__DIRECTIVE__
Give every line of the material back exactly, images removed.

__ENTRIES PROVIDED__

- - - -

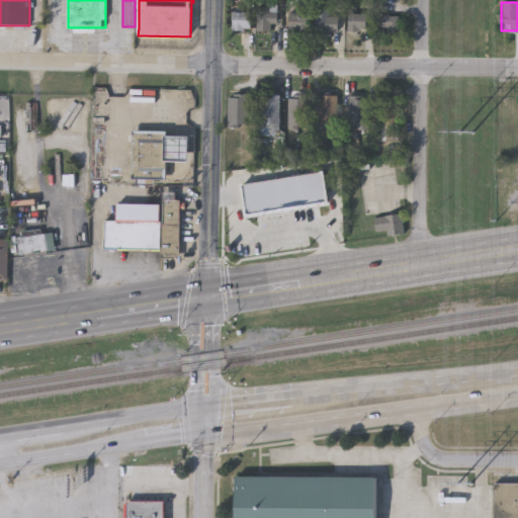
[(257,32),(257,8),(276,8),(276,32),(257,32)]
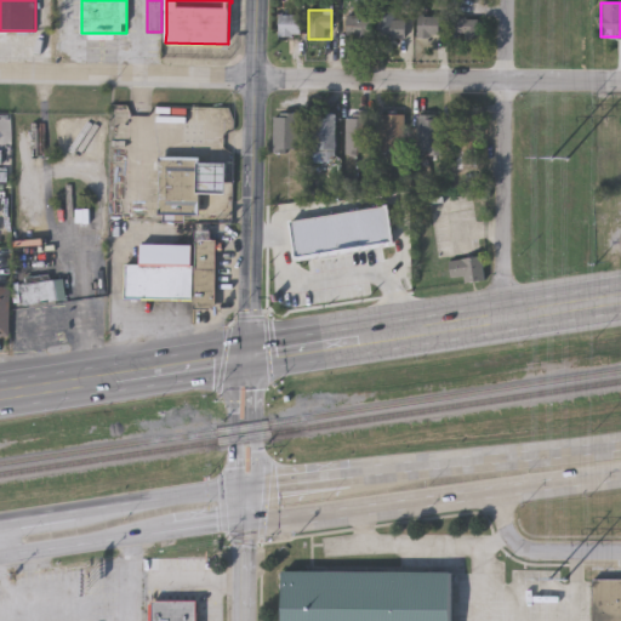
[(279,15),(300,15),(300,36),(279,36),(279,15)]
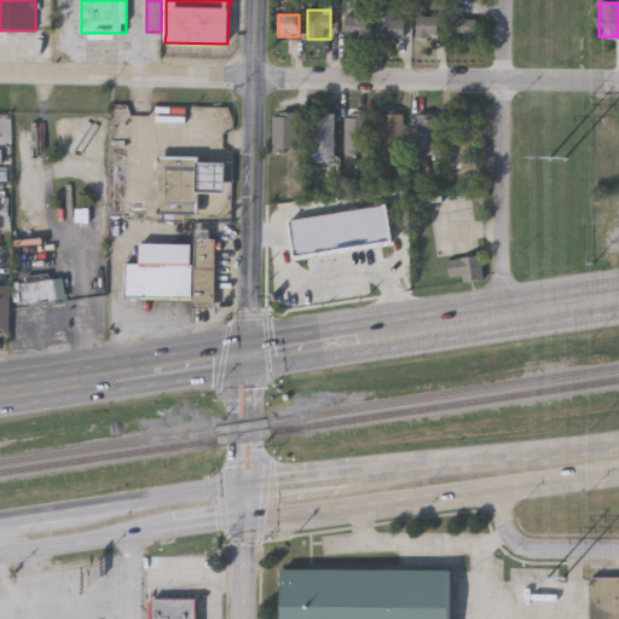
[(438,16),(438,36),(417,36),(417,16),(438,16)]
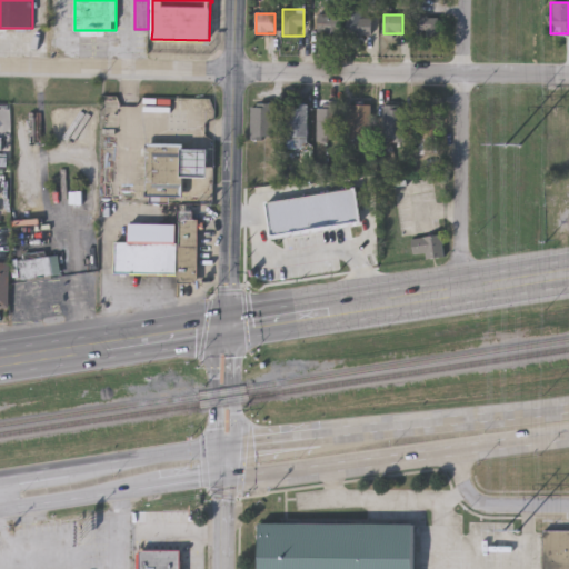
[(339,16),(339,36),(317,36),(317,16),(339,16)]
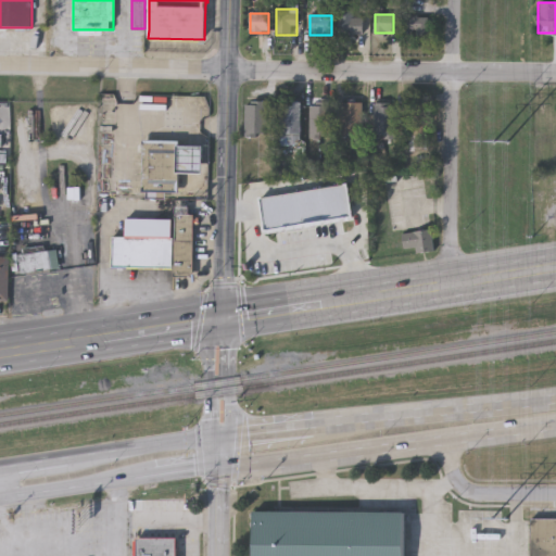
[(428,16),(428,35),(404,35),(404,16),(428,16)]
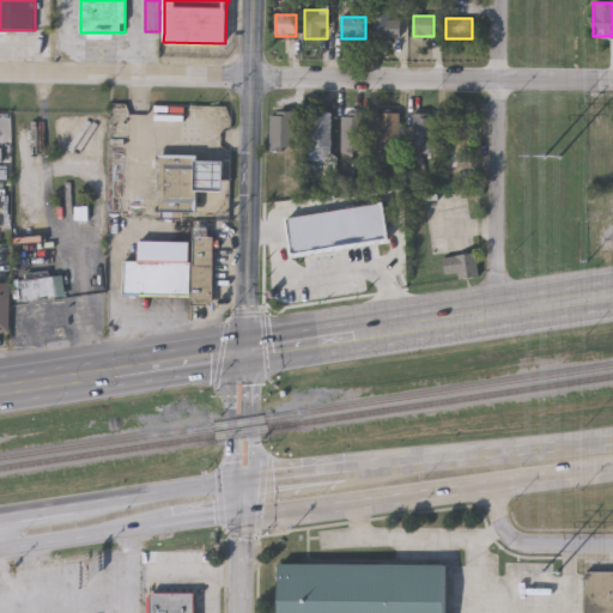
[(400,19),(400,38),(374,38),(374,19),(400,19)]
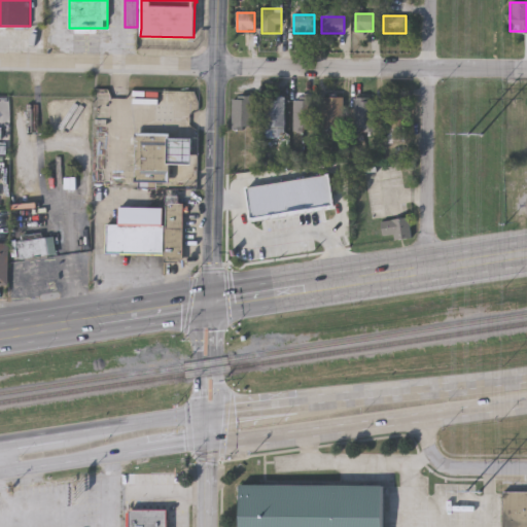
[(251,127),(232,127),(232,95),(251,95),(251,127)]
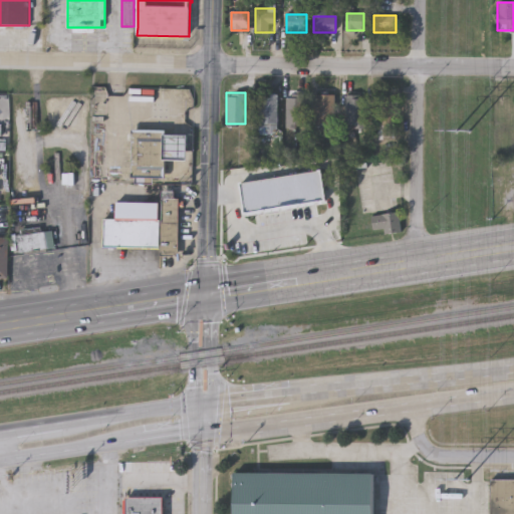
[(258,132),(258,92),(277,92),(277,132),(258,132)]
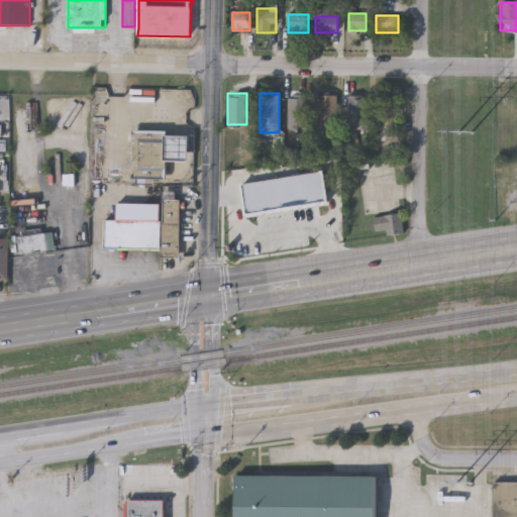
[(338,124),(317,124),(317,94),(338,94),(338,124)]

- - - -

__EXERCISE RESPONSE__
[(257,32),(257,8),(276,8),(276,32),(257,32)]
[(279,15),(300,15),(300,36),(279,36),(279,15)]
[(438,16),(438,36),(417,36),(417,16),(438,16)]
[(339,16),(339,36),(317,36),(317,16),(339,16)]
[(428,16),(428,35),(404,35),(404,16),(428,16)]
[(400,19),(400,38),(374,38),(374,19),(400,19)]
[(251,127),(232,127),(232,95),(251,95),(251,127)]
[(258,132),(258,92),(277,92),(277,132),(258,132)]
[(338,124),(317,124),(317,94),(338,94),(338,124)]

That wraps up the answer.